### SOURCE DATA
<<<<

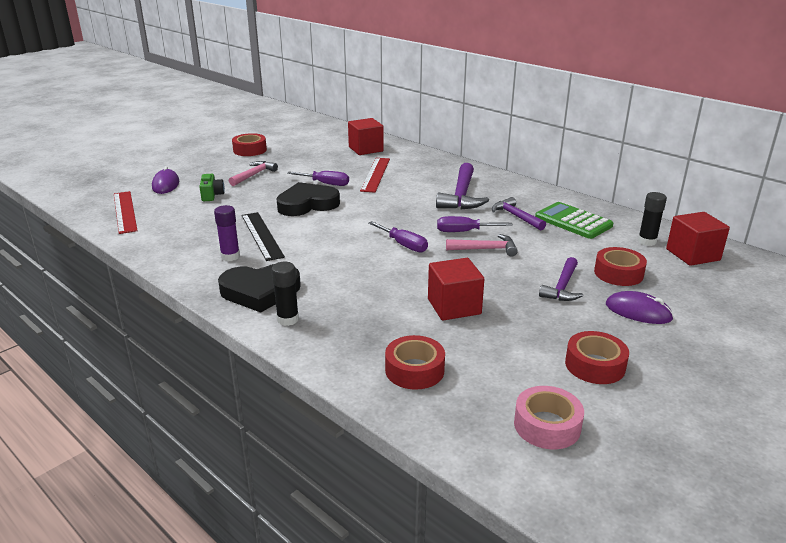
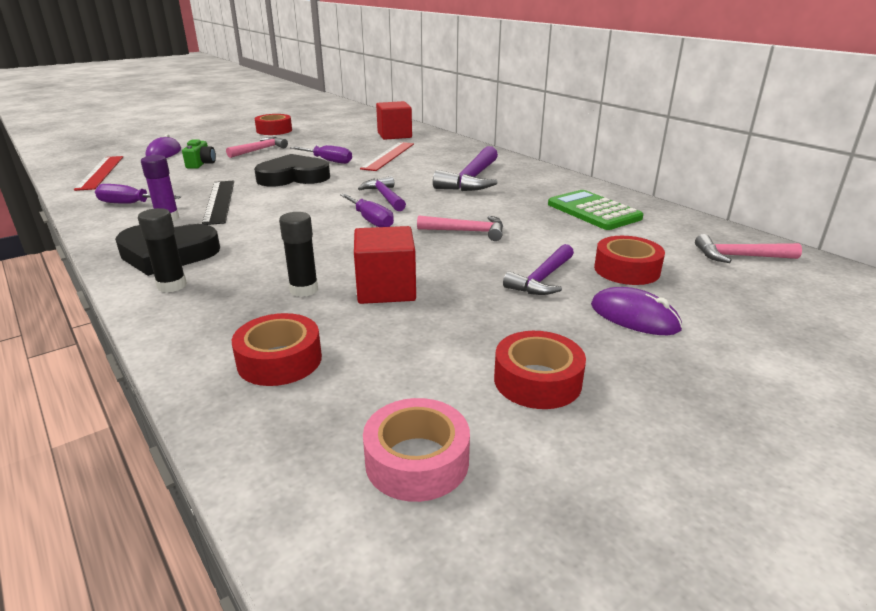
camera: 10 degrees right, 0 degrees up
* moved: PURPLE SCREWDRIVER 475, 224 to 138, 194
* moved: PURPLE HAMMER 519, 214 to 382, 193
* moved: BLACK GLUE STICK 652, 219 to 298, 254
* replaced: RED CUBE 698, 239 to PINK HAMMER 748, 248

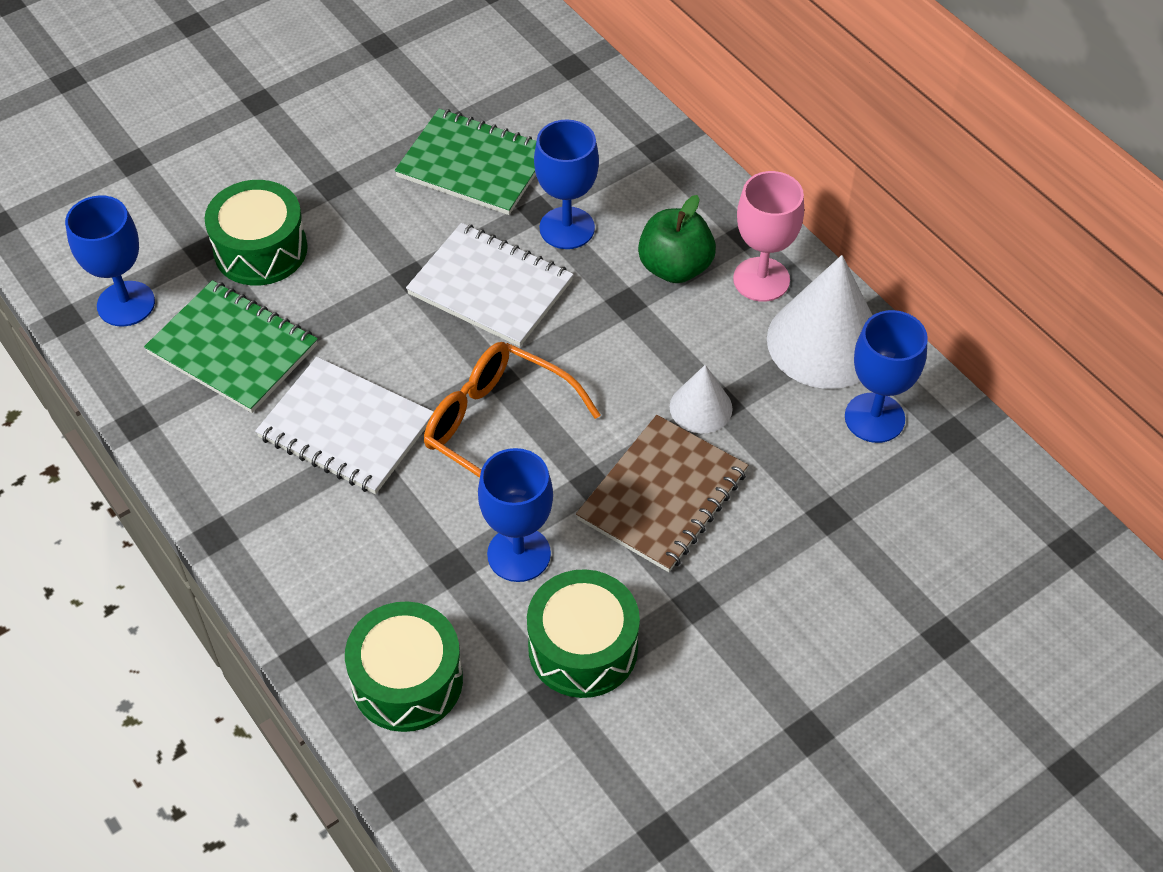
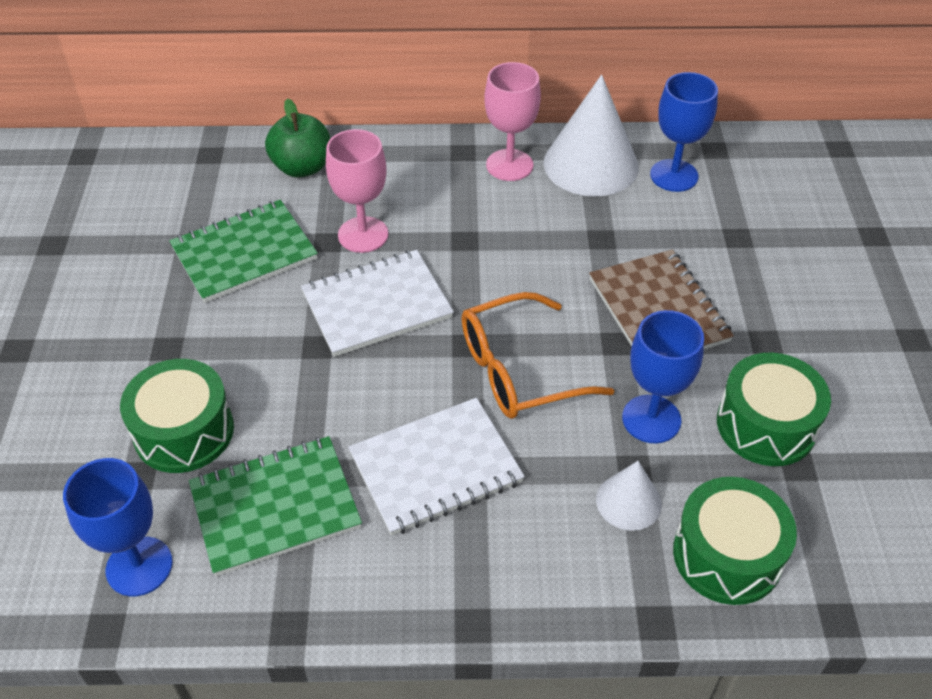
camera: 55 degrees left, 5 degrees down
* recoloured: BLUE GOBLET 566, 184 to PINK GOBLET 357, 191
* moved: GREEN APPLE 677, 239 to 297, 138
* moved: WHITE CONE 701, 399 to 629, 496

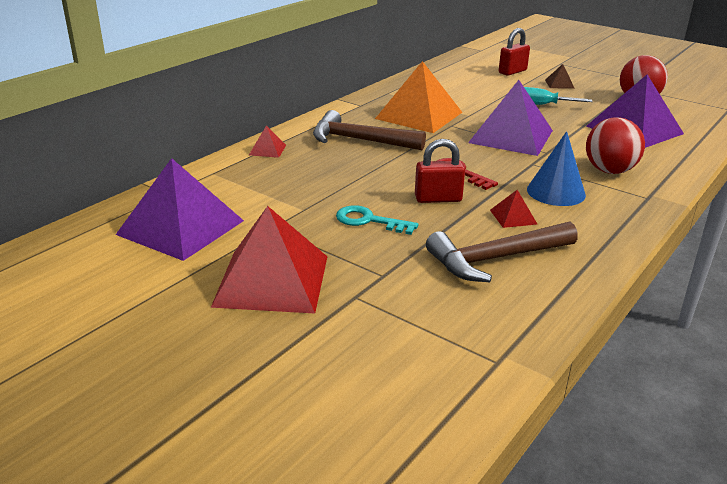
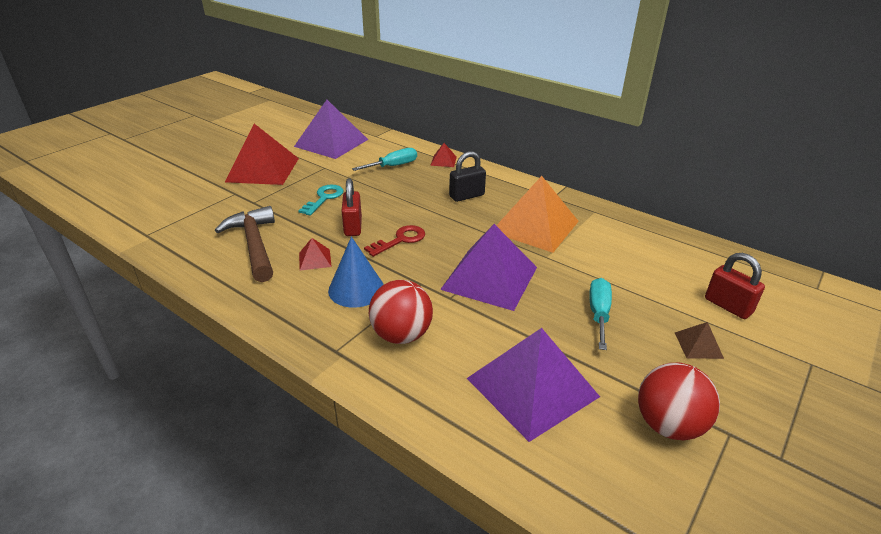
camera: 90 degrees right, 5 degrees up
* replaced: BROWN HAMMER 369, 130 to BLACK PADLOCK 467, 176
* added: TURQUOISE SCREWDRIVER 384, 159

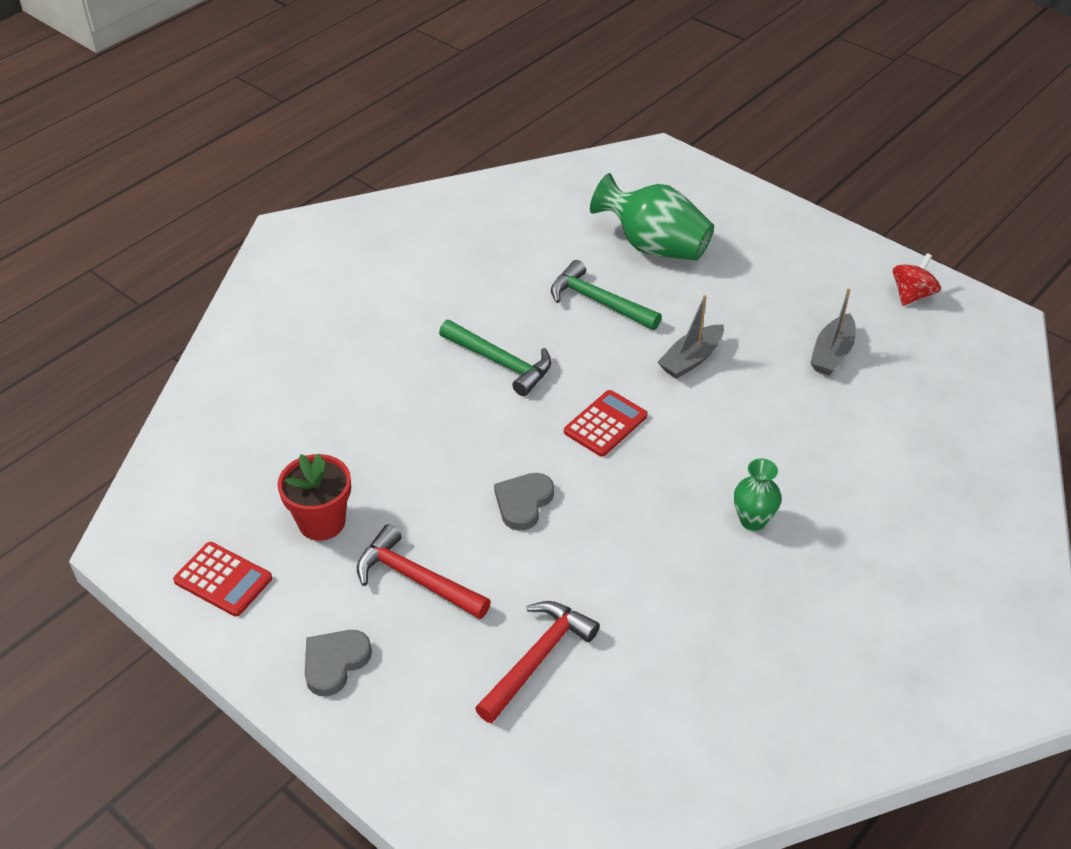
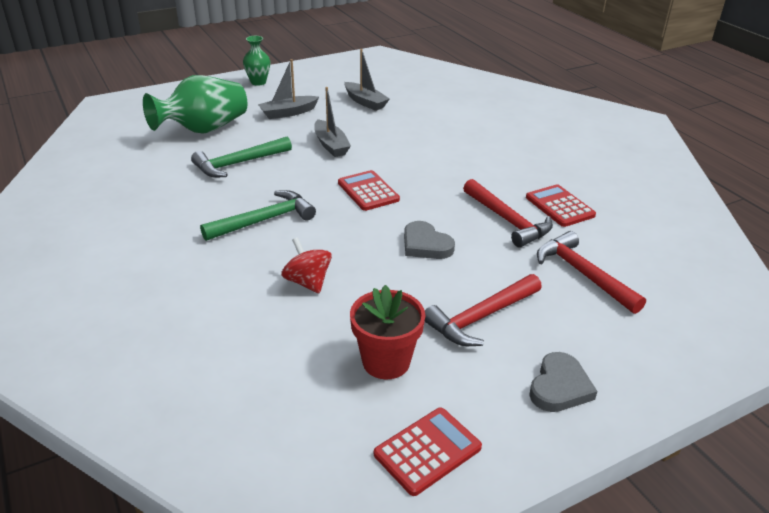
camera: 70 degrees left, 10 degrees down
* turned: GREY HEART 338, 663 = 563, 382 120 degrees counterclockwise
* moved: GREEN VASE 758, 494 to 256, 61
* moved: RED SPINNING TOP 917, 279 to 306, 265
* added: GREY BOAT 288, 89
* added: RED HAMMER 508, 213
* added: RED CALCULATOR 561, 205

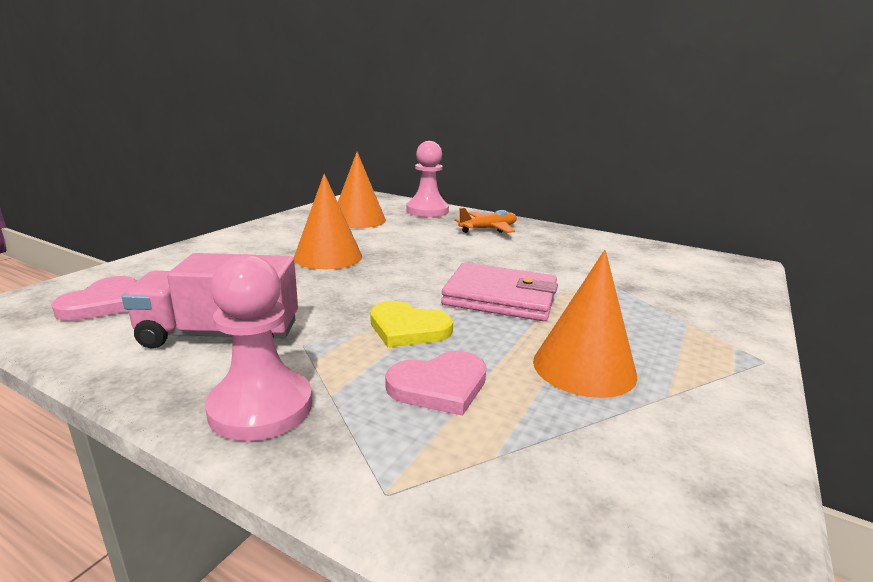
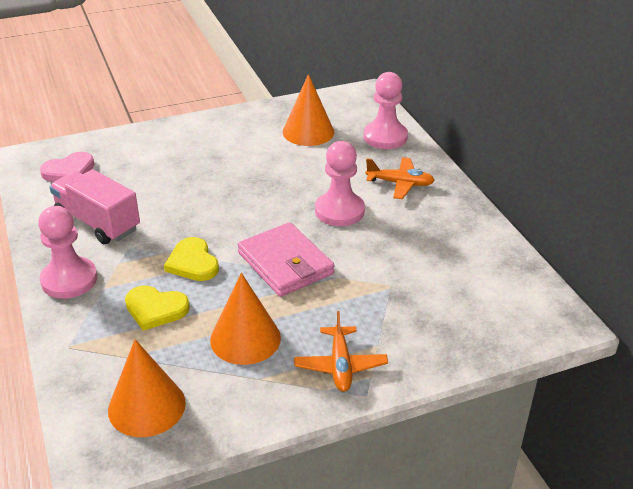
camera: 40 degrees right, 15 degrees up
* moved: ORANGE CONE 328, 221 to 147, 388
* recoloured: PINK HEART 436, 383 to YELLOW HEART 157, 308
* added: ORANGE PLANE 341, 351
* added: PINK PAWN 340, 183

>>>>

### TASK TO CARRY OUT
Print only the lines from the one with "to 298, 254" through the last line of the data above, exactly and with both ends, and please omit any pictures.

### ANSWER TO THE EXERCISE
* moved: BLACK GLUE STICK 652, 219 to 298, 254
* replaced: RED CUBE 698, 239 to PINK HAMMER 748, 248

camera: 55 degrees left, 5 degrees down
* recoloured: BLUE GOBLET 566, 184 to PINK GOBLET 357, 191
* moved: GREEN APPLE 677, 239 to 297, 138
* moved: WHITE CONE 701, 399 to 629, 496

camera: 90 degrees right, 5 degrees up
* replaced: BROWN HAMMER 369, 130 to BLACK PADLOCK 467, 176
* added: TURQUOISE SCREWDRIVER 384, 159

camera: 70 degrees left, 10 degrees down
* turned: GREY HEART 338, 663 = 563, 382 120 degrees counterclockwise
* moved: GREEN VASE 758, 494 to 256, 61
* moved: RED SPINNING TOP 917, 279 to 306, 265
* added: GREY BOAT 288, 89
* added: RED HAMMER 508, 213
* added: RED CALCULATOR 561, 205

camera: 40 degrees right, 15 degrees up
* moved: ORANGE CONE 328, 221 to 147, 388
* recoloured: PINK HEART 436, 383 to YELLOW HEART 157, 308
* added: ORANGE PLANE 341, 351
* added: PINK PAWN 340, 183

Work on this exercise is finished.